**WHAT THE TASK ASKS:** Retype each entry. Leave nothing out.
● ● ● ●
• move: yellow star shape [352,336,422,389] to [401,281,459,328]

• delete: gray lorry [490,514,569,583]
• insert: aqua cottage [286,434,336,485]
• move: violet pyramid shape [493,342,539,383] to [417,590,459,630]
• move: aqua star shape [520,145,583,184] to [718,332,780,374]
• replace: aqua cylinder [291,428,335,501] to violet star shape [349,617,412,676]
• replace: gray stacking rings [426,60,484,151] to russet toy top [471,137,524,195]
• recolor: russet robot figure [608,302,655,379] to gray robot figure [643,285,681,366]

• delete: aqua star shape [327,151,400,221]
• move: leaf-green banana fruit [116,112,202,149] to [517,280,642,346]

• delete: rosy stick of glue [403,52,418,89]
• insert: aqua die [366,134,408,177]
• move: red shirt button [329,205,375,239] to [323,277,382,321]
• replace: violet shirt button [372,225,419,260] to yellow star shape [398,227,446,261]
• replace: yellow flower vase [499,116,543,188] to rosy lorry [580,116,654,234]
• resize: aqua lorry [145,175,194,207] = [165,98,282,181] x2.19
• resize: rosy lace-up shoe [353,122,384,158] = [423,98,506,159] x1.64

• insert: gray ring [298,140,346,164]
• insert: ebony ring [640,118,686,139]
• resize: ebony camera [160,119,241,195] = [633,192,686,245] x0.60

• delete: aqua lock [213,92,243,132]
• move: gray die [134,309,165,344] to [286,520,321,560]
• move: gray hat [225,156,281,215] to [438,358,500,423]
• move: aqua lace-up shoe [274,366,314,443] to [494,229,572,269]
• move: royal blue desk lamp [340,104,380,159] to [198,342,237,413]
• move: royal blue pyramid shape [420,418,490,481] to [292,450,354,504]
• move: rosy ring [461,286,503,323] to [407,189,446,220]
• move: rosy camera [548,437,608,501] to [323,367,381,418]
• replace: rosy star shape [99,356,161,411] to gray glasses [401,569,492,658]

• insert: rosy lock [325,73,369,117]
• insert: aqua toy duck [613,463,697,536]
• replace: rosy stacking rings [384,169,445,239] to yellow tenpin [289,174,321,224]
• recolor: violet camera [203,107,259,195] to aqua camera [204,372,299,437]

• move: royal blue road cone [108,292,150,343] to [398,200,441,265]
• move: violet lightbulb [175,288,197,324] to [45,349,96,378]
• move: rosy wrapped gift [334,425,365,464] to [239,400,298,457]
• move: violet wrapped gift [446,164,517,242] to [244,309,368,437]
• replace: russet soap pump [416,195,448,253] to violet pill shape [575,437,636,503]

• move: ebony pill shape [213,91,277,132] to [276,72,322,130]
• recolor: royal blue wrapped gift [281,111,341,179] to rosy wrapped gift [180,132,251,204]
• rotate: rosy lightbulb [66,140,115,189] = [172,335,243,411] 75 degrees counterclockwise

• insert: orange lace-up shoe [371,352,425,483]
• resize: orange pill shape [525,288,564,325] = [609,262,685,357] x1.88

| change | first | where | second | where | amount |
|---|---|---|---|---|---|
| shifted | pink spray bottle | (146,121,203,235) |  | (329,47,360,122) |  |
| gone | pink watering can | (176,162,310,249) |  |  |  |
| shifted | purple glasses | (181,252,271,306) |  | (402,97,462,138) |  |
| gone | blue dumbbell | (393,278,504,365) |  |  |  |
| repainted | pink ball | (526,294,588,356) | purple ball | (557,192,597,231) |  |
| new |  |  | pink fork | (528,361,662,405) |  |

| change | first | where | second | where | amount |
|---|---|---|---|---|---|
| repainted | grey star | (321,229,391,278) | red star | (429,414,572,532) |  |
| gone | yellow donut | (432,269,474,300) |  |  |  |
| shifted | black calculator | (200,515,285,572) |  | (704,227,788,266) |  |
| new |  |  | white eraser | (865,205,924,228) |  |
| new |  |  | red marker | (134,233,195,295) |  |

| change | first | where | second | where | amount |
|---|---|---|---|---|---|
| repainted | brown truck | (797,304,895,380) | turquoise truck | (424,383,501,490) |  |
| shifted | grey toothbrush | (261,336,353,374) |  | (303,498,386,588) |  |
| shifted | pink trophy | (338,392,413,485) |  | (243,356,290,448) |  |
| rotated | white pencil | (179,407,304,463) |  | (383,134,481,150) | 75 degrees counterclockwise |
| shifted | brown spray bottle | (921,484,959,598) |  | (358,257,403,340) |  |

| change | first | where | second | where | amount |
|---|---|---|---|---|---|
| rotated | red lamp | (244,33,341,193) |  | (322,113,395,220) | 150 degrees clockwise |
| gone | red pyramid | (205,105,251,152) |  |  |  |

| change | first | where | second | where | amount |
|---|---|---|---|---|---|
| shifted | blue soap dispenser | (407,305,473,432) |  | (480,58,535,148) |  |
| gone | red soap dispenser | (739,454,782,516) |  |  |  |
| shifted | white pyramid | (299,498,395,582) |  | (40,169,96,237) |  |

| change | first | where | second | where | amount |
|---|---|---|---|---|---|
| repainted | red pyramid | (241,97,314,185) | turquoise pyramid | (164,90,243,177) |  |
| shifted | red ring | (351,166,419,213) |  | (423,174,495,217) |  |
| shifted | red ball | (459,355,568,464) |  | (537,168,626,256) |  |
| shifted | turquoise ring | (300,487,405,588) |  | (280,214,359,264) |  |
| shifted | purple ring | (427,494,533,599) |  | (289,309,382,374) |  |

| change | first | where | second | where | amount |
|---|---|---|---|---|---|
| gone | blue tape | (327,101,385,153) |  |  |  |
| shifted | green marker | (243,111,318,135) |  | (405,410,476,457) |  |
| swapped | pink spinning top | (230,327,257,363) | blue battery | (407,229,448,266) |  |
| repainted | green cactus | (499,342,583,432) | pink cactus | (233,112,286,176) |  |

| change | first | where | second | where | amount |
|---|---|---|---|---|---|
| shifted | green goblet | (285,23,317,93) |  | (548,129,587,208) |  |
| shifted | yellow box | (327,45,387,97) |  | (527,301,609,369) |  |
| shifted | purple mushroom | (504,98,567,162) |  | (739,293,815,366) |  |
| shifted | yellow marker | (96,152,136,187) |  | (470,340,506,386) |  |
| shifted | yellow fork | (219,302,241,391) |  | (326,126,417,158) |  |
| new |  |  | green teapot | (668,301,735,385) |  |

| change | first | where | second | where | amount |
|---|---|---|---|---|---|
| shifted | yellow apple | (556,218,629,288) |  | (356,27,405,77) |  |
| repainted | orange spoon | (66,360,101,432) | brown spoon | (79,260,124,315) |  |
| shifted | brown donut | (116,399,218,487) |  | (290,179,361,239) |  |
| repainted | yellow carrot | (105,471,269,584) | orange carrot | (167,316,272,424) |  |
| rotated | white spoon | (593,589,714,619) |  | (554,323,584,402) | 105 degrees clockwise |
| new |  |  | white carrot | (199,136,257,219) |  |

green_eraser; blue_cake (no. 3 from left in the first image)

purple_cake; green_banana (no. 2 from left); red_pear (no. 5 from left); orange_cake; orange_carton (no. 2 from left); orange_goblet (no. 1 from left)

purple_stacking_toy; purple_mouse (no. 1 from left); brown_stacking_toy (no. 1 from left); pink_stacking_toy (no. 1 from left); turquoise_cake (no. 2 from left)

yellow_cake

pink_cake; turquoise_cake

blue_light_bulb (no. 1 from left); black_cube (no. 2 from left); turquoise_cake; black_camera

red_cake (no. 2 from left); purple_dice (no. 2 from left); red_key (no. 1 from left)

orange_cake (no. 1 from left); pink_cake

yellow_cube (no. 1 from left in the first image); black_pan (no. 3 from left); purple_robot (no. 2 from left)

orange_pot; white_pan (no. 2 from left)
● ● ● ●
**ANSWER:**
• move: yellow star shape [352,336,422,389] to [401,281,459,328]

• delete: gray lorry [490,514,569,583]
• insert: aqua cottage [286,434,336,485]
• move: violet pyramid shape [493,342,539,383] to [417,590,459,630]
• move: aqua star shape [520,145,583,184] to [718,332,780,374]
• replace: aqua cylinder [291,428,335,501] to violet star shape [349,617,412,676]
• replace: gray stacking rings [426,60,484,151] to russet toy top [471,137,524,195]
• recolor: russet robot figure [608,302,655,379] to gray robot figure [643,285,681,366]

• delete: aqua star shape [327,151,400,221]
• move: leaf-green banana fruit [116,112,202,149] to [517,280,642,346]

• delete: rosy stick of glue [403,52,418,89]
• insert: aqua die [366,134,408,177]
• move: red shirt button [329,205,375,239] to [323,277,382,321]
• replace: violet shirt button [372,225,419,260] to yellow star shape [398,227,446,261]
• replace: yellow flower vase [499,116,543,188] to rosy lorry [580,116,654,234]
• resize: aqua lorry [145,175,194,207] = [165,98,282,181] x2.19
• resize: rosy lace-up shoe [353,122,384,158] = [423,98,506,159] x1.64

• insert: gray ring [298,140,346,164]
• insert: ebony ring [640,118,686,139]
• resize: ebony camera [160,119,241,195] = [633,192,686,245] x0.60

• delete: aqua lock [213,92,243,132]
• move: gray die [134,309,165,344] to [286,520,321,560]
• move: gray hat [225,156,281,215] to [438,358,500,423]
• move: aqua lace-up shoe [274,366,314,443] to [494,229,572,269]
• move: royal blue desk lamp [340,104,380,159] to [198,342,237,413]
• move: royal blue pyramid shape [420,418,490,481] to [292,450,354,504]
• move: rosy ring [461,286,503,323] to [407,189,446,220]
• move: rosy camera [548,437,608,501] to [323,367,381,418]
• replace: rosy star shape [99,356,161,411] to gray glasses [401,569,492,658]

• insert: rosy lock [325,73,369,117]
• insert: aqua toy duck [613,463,697,536]
• replace: rosy stacking rings [384,169,445,239] to yellow tenpin [289,174,321,224]
• recolor: violet camera [203,107,259,195] to aqua camera [204,372,299,437]

• move: royal blue road cone [108,292,150,343] to [398,200,441,265]
• move: violet lightbulb [175,288,197,324] to [45,349,96,378]
• move: rosy wrapped gift [334,425,365,464] to [239,400,298,457]
• move: violet wrapped gift [446,164,517,242] to [244,309,368,437]
• replace: russet soap pump [416,195,448,253] to violet pill shape [575,437,636,503]

• move: ebony pill shape [213,91,277,132] to [276,72,322,130]
• recolor: royal blue wrapped gift [281,111,341,179] to rosy wrapped gift [180,132,251,204]
• rotate: rosy lightbulb [66,140,115,189] = [172,335,243,411] 75 degrees counterclockwise

• insert: orange lace-up shoe [371,352,425,483]
• resize: orange pill shape [525,288,564,325] = [609,262,685,357] x1.88

| change | first | where | second | where | amount |
|---|---|---|---|---|---|
| shifted | pink spray bottle | (146,121,203,235) |  | (329,47,360,122) |  |
| gone | pink watering can | (176,162,310,249) |  |  |  |
| shifted | purple glasses | (181,252,271,306) |  | (402,97,462,138) |  |
| gone | blue dumbbell | (393,278,504,365) |  |  |  |
| repainted | pink ball | (526,294,588,356) | purple ball | (557,192,597,231) |  |
| new |  |  | pink fork | (528,361,662,405) |  |

| change | first | where | second | where | amount |
|---|---|---|---|---|---|
| repainted | grey star | (321,229,391,278) | red star | (429,414,572,532) |  |
| gone | yellow donut | (432,269,474,300) |  |  |  |
| shifted | black calculator | (200,515,285,572) |  | (704,227,788,266) |  |
| new |  |  | white eraser | (865,205,924,228) |  |
| new |  |  | red marker | (134,233,195,295) |  |

| change | first | where | second | where | amount |
|---|---|---|---|---|---|
| repainted | brown truck | (797,304,895,380) | turquoise truck | (424,383,501,490) |  |
| shifted | grey toothbrush | (261,336,353,374) |  | (303,498,386,588) |  |
| shifted | pink trophy | (338,392,413,485) |  | (243,356,290,448) |  |
| rotated | white pencil | (179,407,304,463) |  | (383,134,481,150) | 75 degrees counterclockwise |
| shifted | brown spray bottle | (921,484,959,598) |  | (358,257,403,340) |  |

| change | first | where | second | where | amount |
|---|---|---|---|---|---|
| rotated | red lamp | (244,33,341,193) |  | (322,113,395,220) | 150 degrees clockwise |
| gone | red pyramid | (205,105,251,152) |  |  |  |

| change | first | where | second | where | amount |
|---|---|---|---|---|---|
| shifted | blue soap dispenser | (407,305,473,432) |  | (480,58,535,148) |  |
| gone | red soap dispenser | (739,454,782,516) |  |  |  |
| shifted | white pyramid | (299,498,395,582) |  | (40,169,96,237) |  |

| change | first | where | second | where | amount |
|---|---|---|---|---|---|
| repainted | red pyramid | (241,97,314,185) | turquoise pyramid | (164,90,243,177) |  |
| shifted | red ring | (351,166,419,213) |  | (423,174,495,217) |  |
| shifted | red ball | (459,355,568,464) |  | (537,168,626,256) |  |
| shifted | turquoise ring | (300,487,405,588) |  | (280,214,359,264) |  |
| shifted | purple ring | (427,494,533,599) |  | (289,309,382,374) |  |

| change | first | where | second | where | amount |
|---|---|---|---|---|---|
| gone | blue tape | (327,101,385,153) |  |  |  |
| shifted | green marker | (243,111,318,135) |  | (405,410,476,457) |  |
| swapped | pink spinning top | (230,327,257,363) | blue battery | (407,229,448,266) |  |
| repainted | green cactus | (499,342,583,432) | pink cactus | (233,112,286,176) |  |

| change | first | where | second | where | amount |
|---|---|---|---|---|---|
| shifted | green goblet | (285,23,317,93) |  | (548,129,587,208) |  |
| shifted | yellow box | (327,45,387,97) |  | (527,301,609,369) |  |
| shifted | purple mushroom | (504,98,567,162) |  | (739,293,815,366) |  |
| shifted | yellow marker | (96,152,136,187) |  | (470,340,506,386) |  |
| shifted | yellow fork | (219,302,241,391) |  | (326,126,417,158) |  |
| new |  |  | green teapot | (668,301,735,385) |  |

| change | first | where | second | where | amount |
|---|---|---|---|---|---|
| shifted | yellow apple | (556,218,629,288) |  | (356,27,405,77) |  |
| repainted | orange spoon | (66,360,101,432) | brown spoon | (79,260,124,315) |  |
| shifted | brown donut | (116,399,218,487) |  | (290,179,361,239) |  |
| repainted | yellow carrot | (105,471,269,584) | orange carrot | (167,316,272,424) |  |
| rotated | white spoon | (593,589,714,619) |  | (554,323,584,402) | 105 degrees clockwise |
| new |  |  | white carrot | (199,136,257,219) |  |

green_eraser; blue_cake (no. 3 from left in the first image)

purple_cake; green_banana (no. 2 from left); red_pear (no. 5 from left); orange_cake; orange_carton (no. 2 from left); orange_goblet (no. 1 from left)

purple_stacking_toy; purple_mouse (no. 1 from left); brown_stacking_toy (no. 1 from left); pink_stacking_toy (no. 1 from left); turquoise_cake (no. 2 from left)

yellow_cake

pink_cake; turquoise_cake

blue_light_bulb (no. 1 from left); black_cube (no. 2 from left); turquoise_cake; black_camera

red_cake (no. 2 from left); purple_dice (no. 2 from left); red_key (no. 1 from left)

orange_cake (no. 1 from left); pink_cake

yellow_cube (no. 1 from left in the first image); black_pan (no. 3 from left); purple_robot (no. 2 from left)

orange_pot; white_pan (no. 2 from left)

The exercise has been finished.